Output only the stretch of the listing that starts at the line containing "camera: 55 degrees right, 5 degrees down" and ends at the line containing "(360, 337) = (241, 315): red", reproduced exactly with both ends.

——————————

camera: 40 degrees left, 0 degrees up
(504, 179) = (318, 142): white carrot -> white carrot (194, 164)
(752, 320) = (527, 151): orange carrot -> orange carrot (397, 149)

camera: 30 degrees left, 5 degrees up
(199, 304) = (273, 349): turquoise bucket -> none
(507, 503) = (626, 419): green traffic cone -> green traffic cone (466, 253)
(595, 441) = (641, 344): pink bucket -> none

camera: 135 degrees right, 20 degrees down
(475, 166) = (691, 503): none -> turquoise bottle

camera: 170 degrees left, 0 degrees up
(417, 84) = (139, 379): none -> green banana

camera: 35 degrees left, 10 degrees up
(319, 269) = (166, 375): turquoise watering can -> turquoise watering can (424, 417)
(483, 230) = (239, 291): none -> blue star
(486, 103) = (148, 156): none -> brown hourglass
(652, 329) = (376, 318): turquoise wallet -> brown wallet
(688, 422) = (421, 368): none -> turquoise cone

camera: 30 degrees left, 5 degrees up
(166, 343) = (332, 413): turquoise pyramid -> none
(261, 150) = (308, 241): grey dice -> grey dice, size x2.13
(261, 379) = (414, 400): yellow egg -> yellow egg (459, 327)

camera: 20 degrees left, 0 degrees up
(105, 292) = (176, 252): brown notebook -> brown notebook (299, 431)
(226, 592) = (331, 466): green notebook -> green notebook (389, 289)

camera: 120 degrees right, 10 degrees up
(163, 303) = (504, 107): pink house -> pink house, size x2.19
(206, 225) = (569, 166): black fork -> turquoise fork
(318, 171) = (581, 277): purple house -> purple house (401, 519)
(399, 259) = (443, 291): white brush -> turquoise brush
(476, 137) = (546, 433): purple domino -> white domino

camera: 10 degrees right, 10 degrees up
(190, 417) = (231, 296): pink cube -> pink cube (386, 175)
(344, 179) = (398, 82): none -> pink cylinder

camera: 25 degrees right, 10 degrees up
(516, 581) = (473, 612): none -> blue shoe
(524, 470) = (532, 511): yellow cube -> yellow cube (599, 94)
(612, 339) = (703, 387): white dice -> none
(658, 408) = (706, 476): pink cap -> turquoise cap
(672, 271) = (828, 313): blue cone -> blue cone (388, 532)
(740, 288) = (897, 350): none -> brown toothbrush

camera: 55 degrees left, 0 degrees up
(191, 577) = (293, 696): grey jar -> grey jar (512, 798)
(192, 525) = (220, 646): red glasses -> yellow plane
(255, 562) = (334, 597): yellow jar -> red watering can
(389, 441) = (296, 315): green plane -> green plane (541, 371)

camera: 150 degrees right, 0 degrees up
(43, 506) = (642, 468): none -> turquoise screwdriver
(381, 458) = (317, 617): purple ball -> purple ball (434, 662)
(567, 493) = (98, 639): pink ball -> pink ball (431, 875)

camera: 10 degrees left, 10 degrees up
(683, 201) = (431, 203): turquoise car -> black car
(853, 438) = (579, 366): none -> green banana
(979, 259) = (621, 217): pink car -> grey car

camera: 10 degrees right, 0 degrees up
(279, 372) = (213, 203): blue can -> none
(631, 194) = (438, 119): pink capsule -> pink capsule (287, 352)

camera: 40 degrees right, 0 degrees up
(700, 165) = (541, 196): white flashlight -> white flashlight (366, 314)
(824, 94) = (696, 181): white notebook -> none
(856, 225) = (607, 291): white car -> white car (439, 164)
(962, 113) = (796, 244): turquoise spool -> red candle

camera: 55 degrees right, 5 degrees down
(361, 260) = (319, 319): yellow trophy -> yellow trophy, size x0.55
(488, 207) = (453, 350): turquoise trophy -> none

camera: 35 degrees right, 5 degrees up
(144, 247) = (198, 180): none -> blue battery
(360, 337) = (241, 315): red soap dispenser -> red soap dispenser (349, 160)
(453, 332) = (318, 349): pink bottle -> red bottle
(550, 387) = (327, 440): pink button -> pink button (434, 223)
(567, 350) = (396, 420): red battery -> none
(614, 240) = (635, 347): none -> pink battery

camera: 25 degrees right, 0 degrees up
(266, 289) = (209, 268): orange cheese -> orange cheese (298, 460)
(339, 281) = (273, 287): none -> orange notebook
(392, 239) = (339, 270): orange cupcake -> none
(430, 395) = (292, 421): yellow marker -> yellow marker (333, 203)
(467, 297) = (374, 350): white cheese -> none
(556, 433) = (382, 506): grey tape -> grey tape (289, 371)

——————————

> Task solution
camera: 55 degrees right, 5 degrees down
(361, 260) = (319, 319): yellow trophy -> yellow trophy, size x0.55
(488, 207) = (453, 350): turquoise trophy -> none

camera: 35 degrees right, 5 degrees up
(144, 247) = (198, 180): none -> blue battery
(360, 337) = (241, 315): red soap dispenser -> red soap dispenser (349, 160)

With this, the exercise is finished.